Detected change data

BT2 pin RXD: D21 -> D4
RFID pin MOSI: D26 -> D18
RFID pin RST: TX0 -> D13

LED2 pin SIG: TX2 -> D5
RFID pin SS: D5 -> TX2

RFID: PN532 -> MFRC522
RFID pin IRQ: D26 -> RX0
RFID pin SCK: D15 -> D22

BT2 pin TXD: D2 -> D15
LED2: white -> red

---

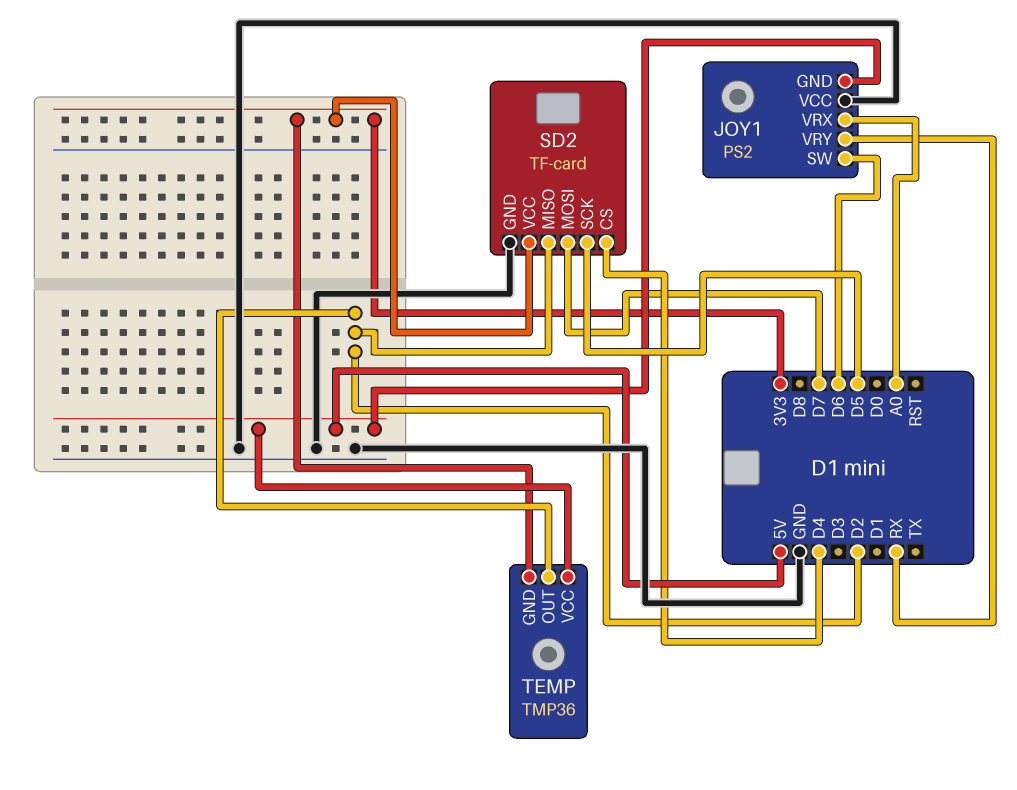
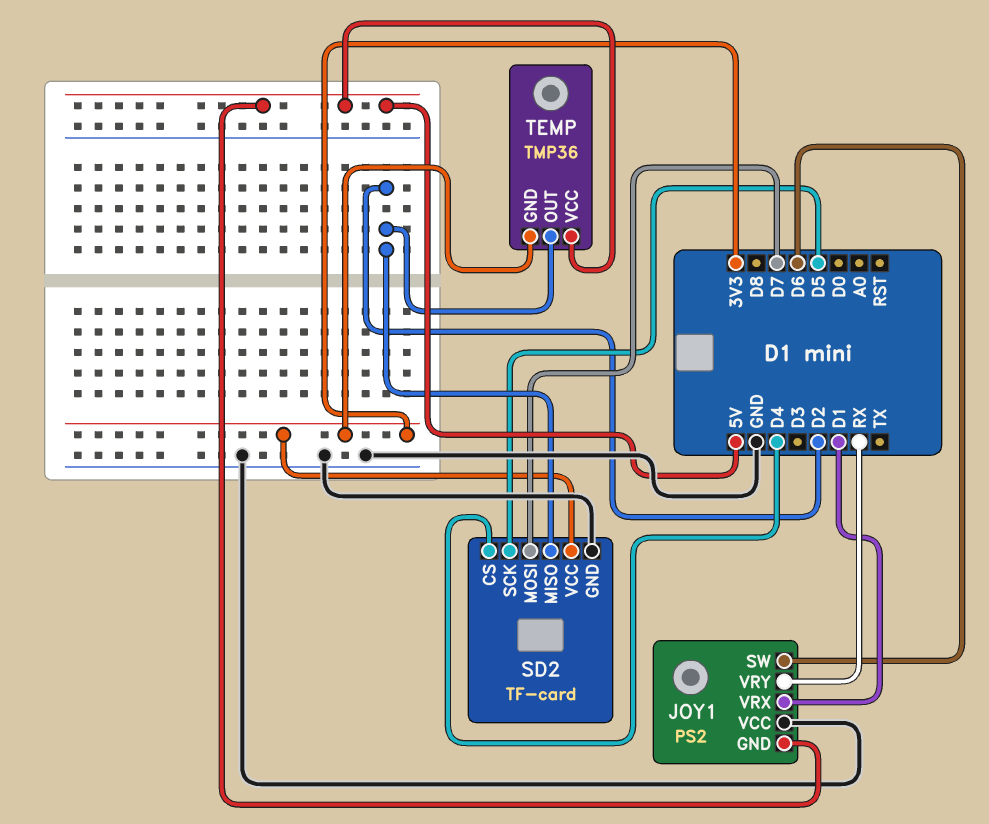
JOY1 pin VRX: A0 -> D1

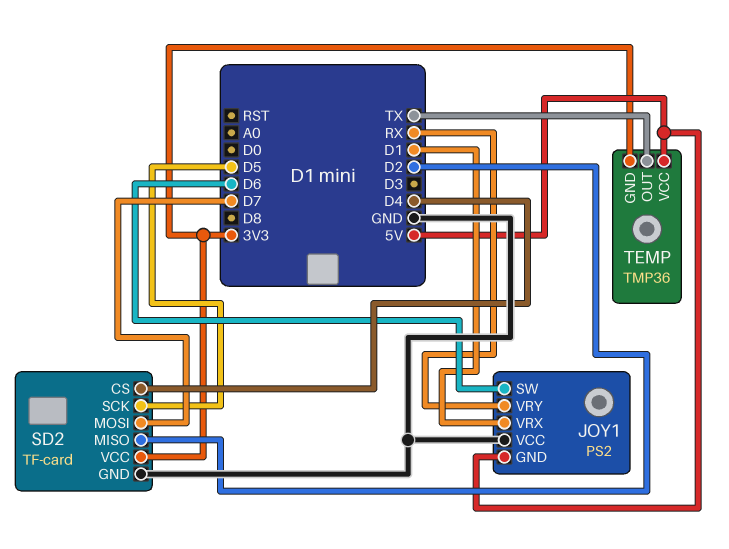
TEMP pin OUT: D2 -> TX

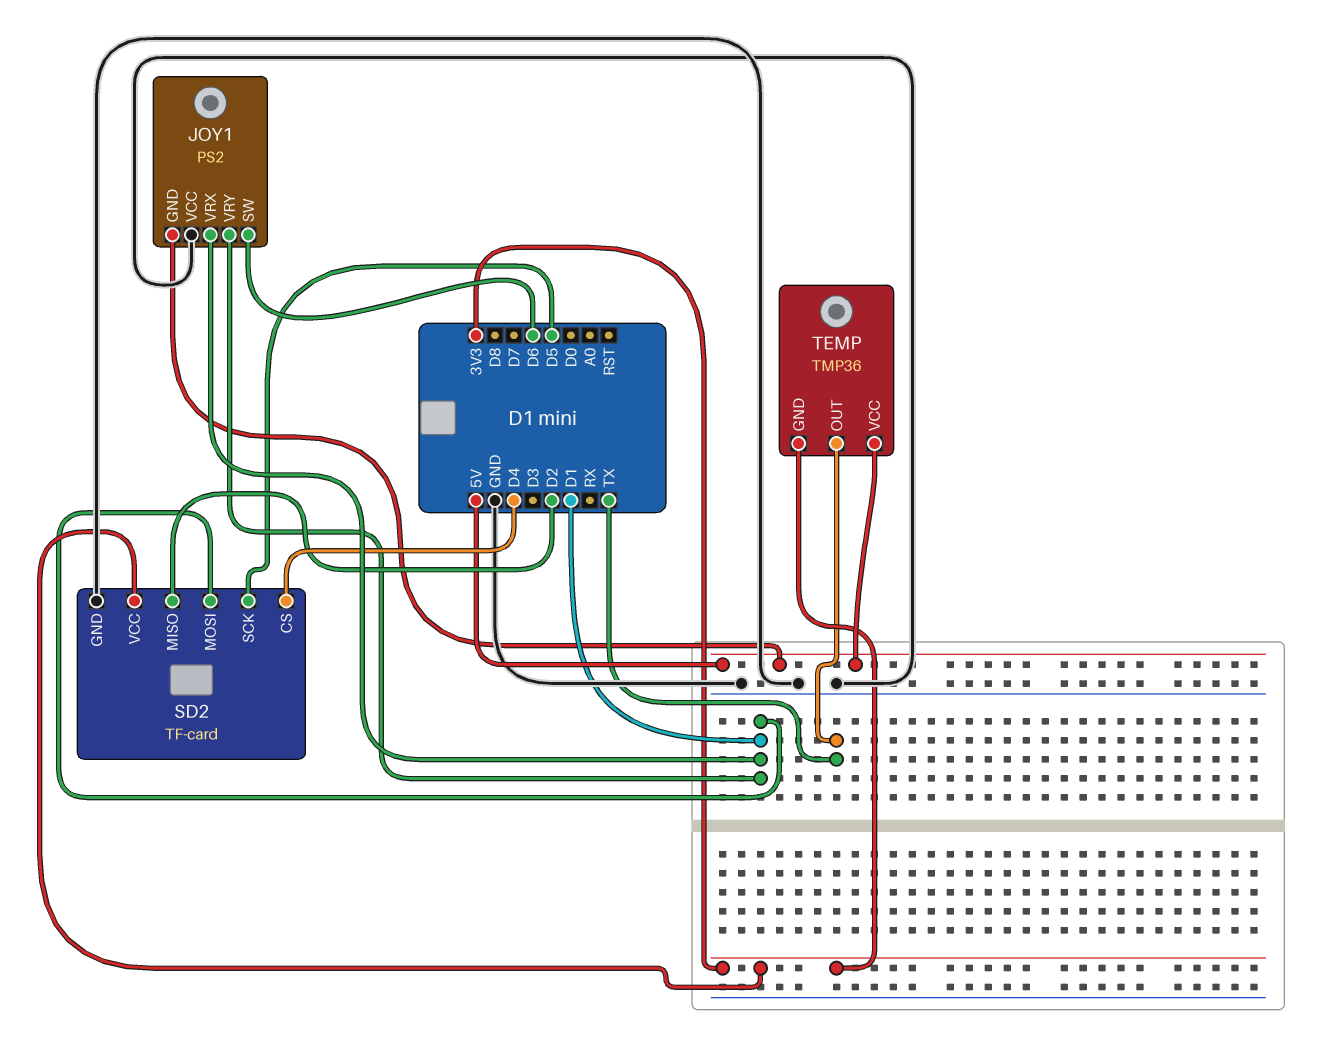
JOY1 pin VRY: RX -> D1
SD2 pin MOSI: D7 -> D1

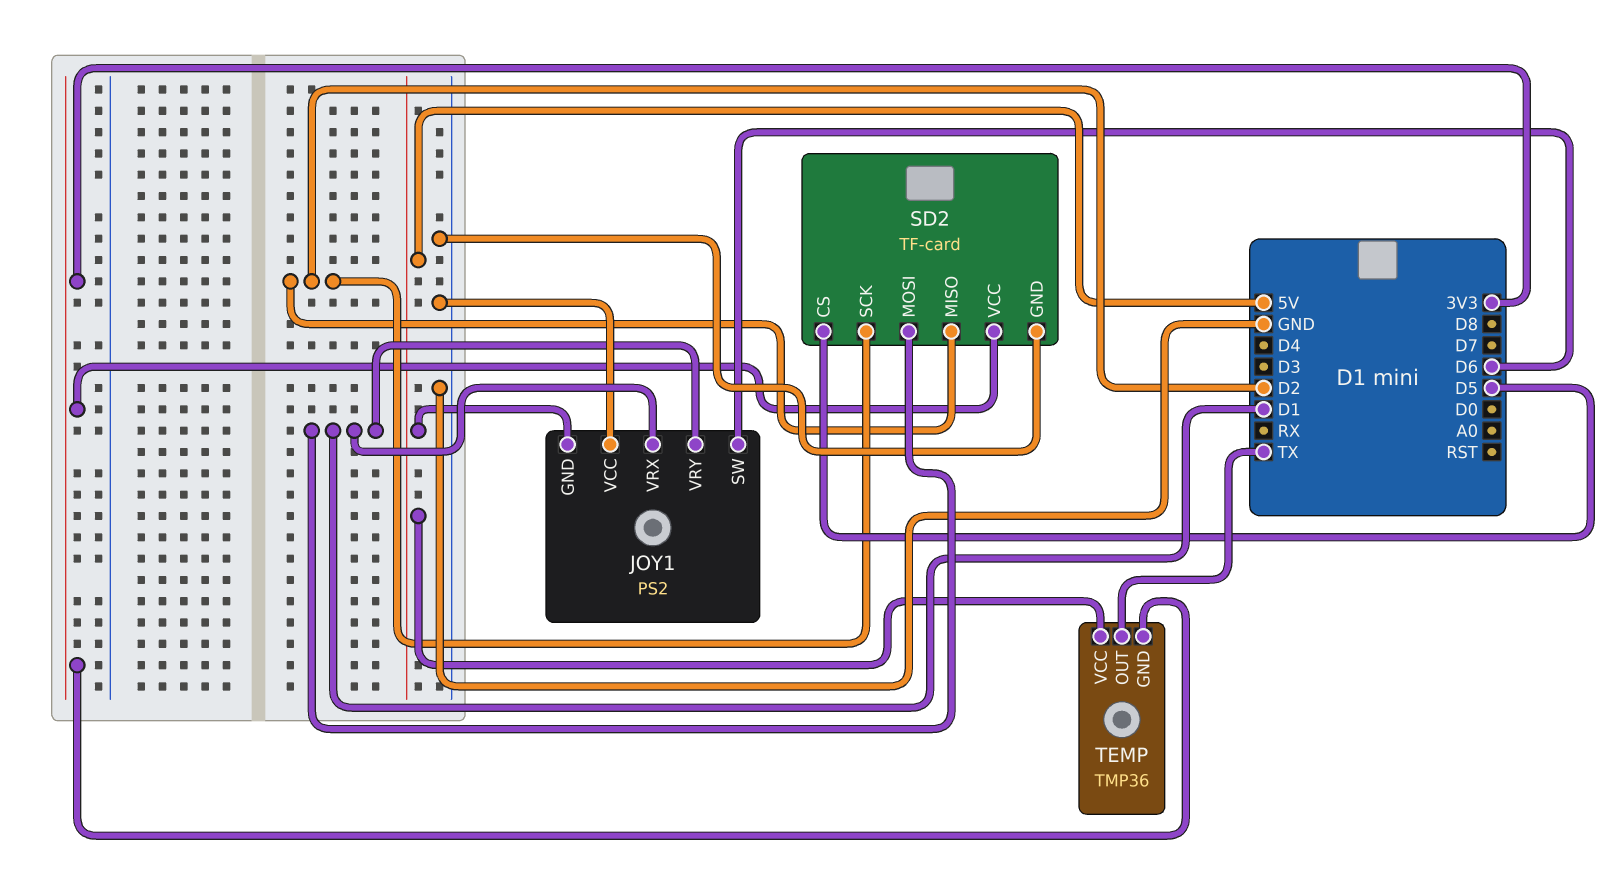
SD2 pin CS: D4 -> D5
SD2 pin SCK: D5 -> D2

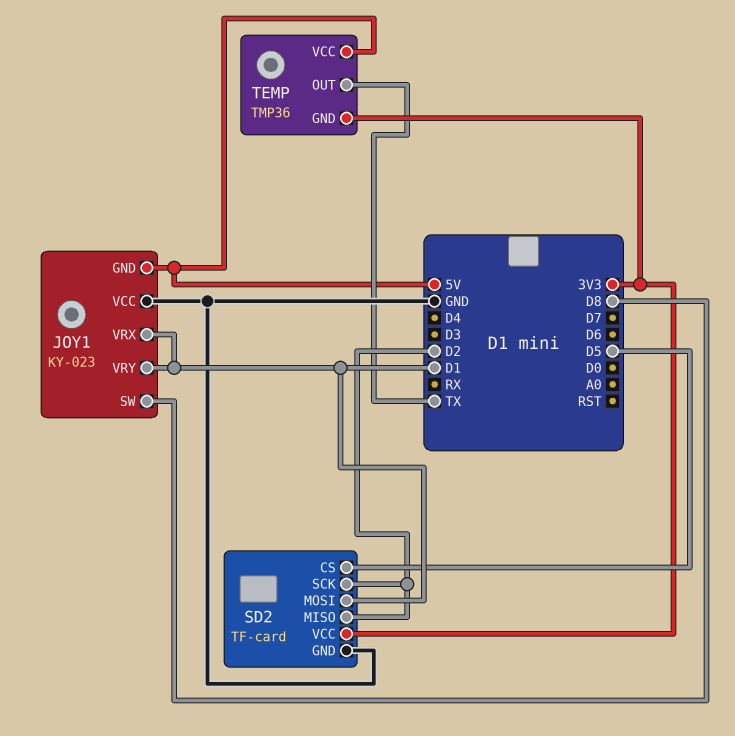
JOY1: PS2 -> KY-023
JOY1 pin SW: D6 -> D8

--

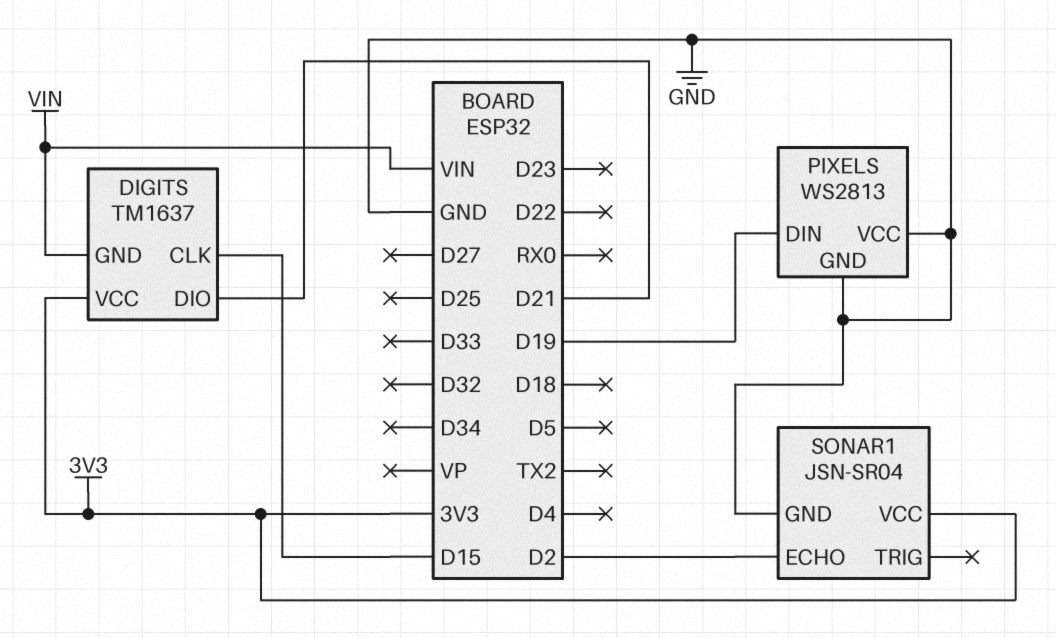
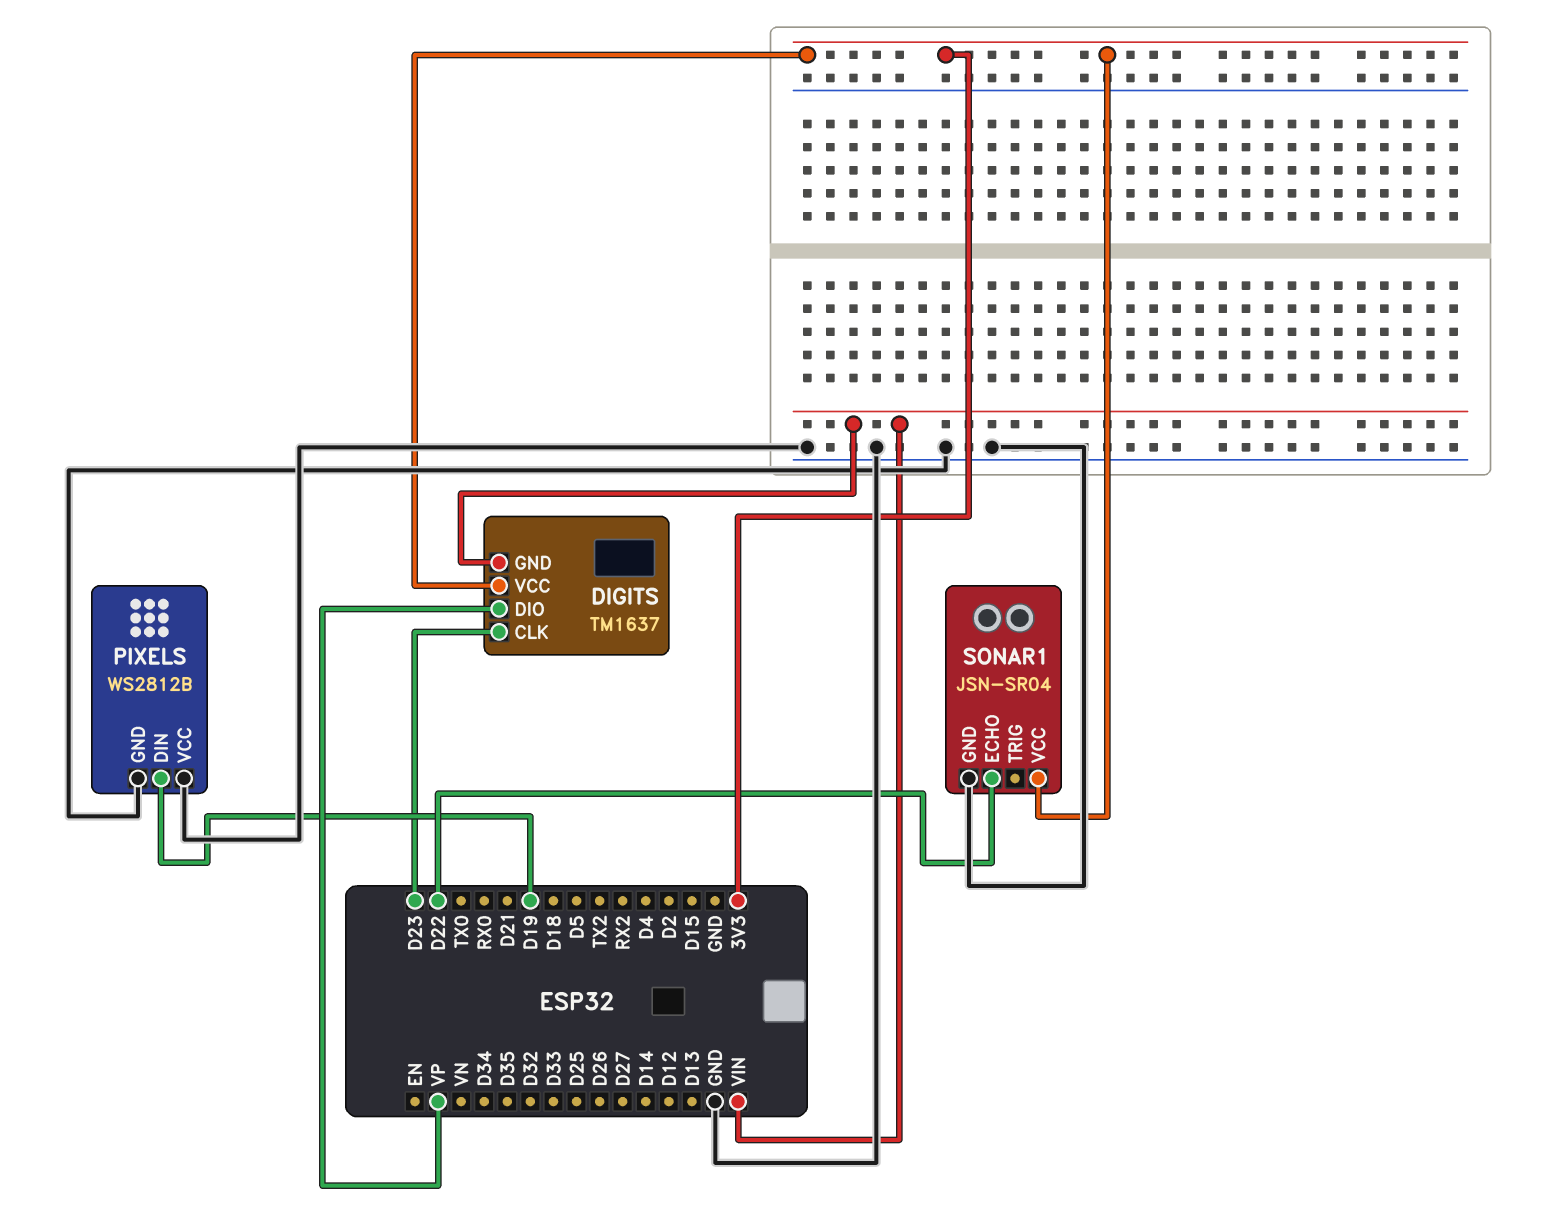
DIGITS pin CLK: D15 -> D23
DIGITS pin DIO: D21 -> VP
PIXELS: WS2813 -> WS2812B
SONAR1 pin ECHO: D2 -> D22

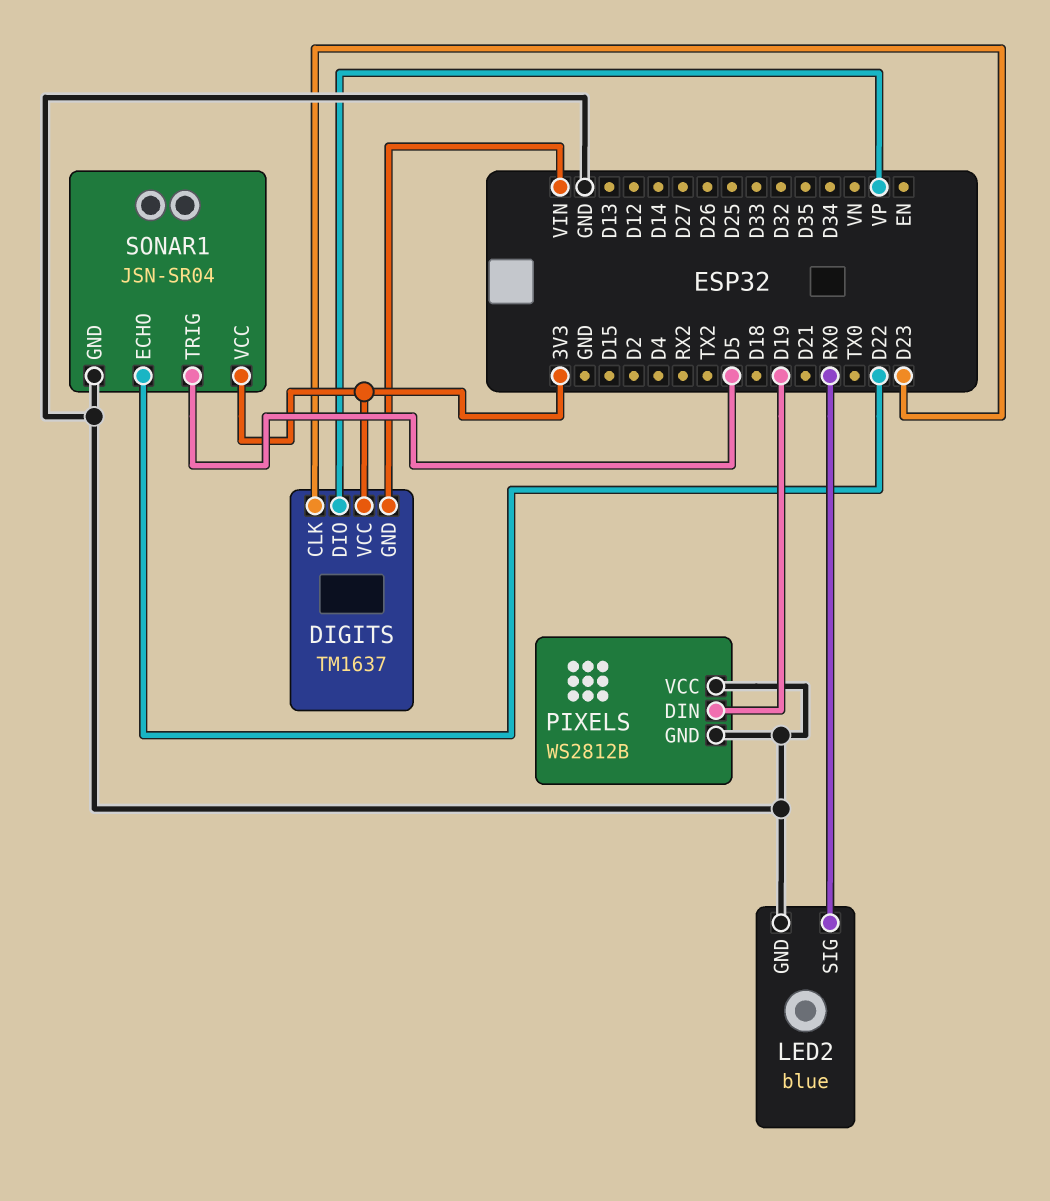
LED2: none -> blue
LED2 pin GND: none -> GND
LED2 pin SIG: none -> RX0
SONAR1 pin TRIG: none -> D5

PROBLEM REQUIREMENTS:
Reproduce, word for word and in full, only the lines above that start at the line with "LED2 pin GND: none -> GND" and run through the line with "SONAR1 pin TRIG: none -> D5", both ends included.

SOLVED EXERCISE:
LED2 pin GND: none -> GND
LED2 pin SIG: none -> RX0
SONAR1 pin TRIG: none -> D5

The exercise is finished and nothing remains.